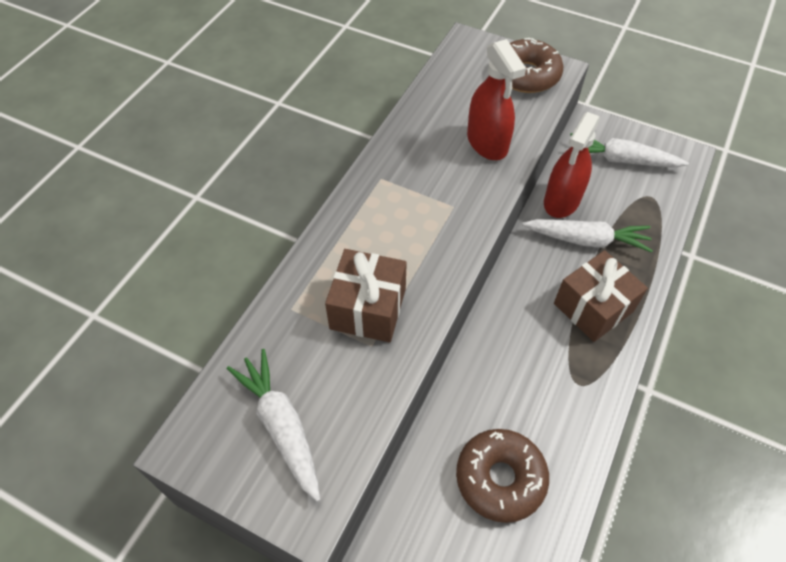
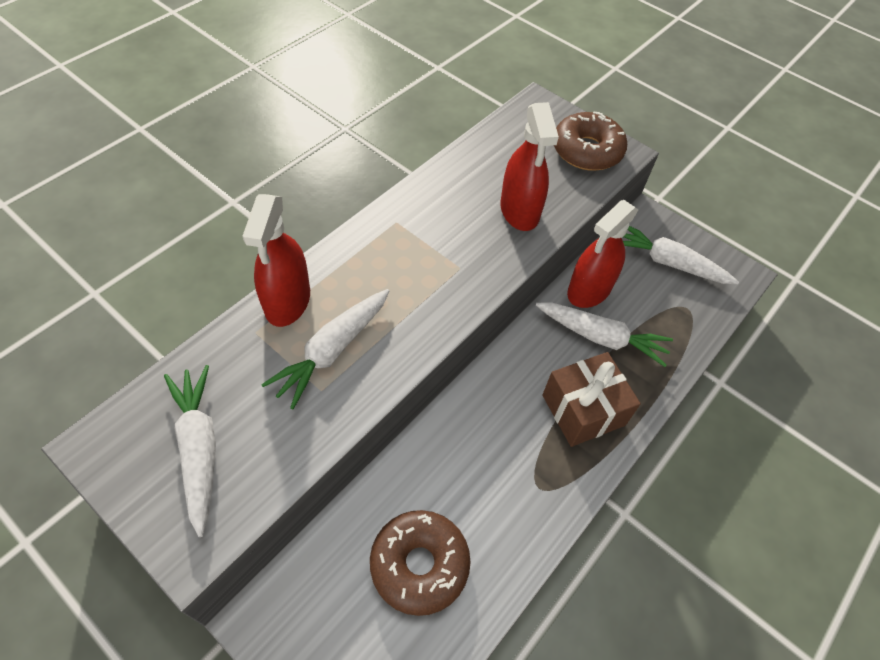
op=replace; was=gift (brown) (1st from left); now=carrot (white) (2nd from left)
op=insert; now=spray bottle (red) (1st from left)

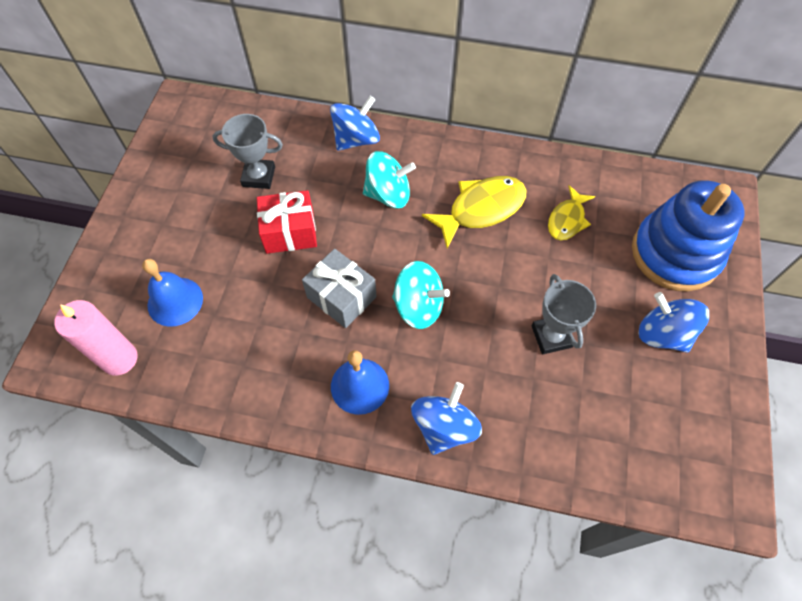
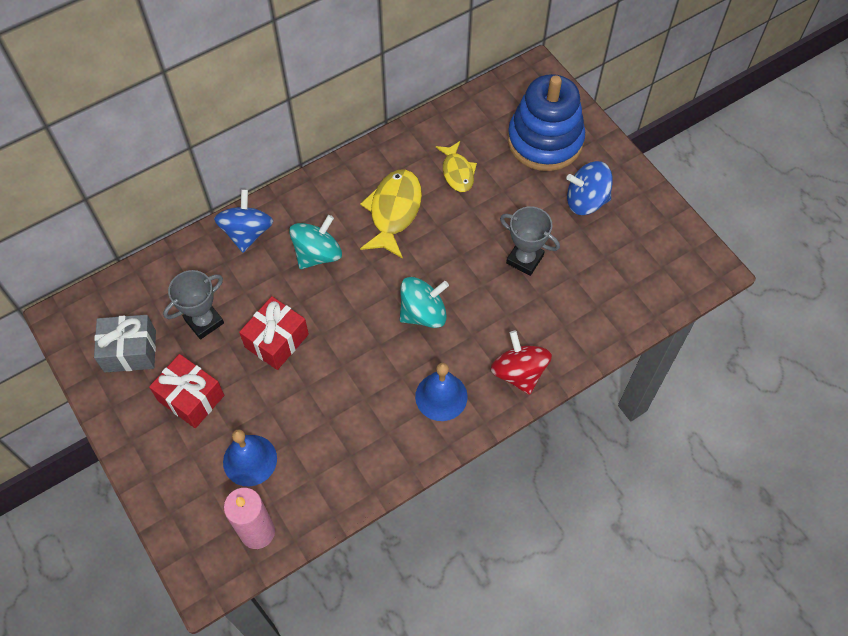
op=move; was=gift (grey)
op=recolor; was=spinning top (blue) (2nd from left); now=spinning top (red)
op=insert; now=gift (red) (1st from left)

⁂

EXERCISE DETAILS: Print only these lines, exactly: the one containing "op=move; was=gift (grey)" and all after it to the end of the entries.

RESULT BELOW:
op=move; was=gift (grey)
op=recolor; was=spinning top (blue) (2nd from left); now=spinning top (red)
op=insert; now=gift (red) (1st from left)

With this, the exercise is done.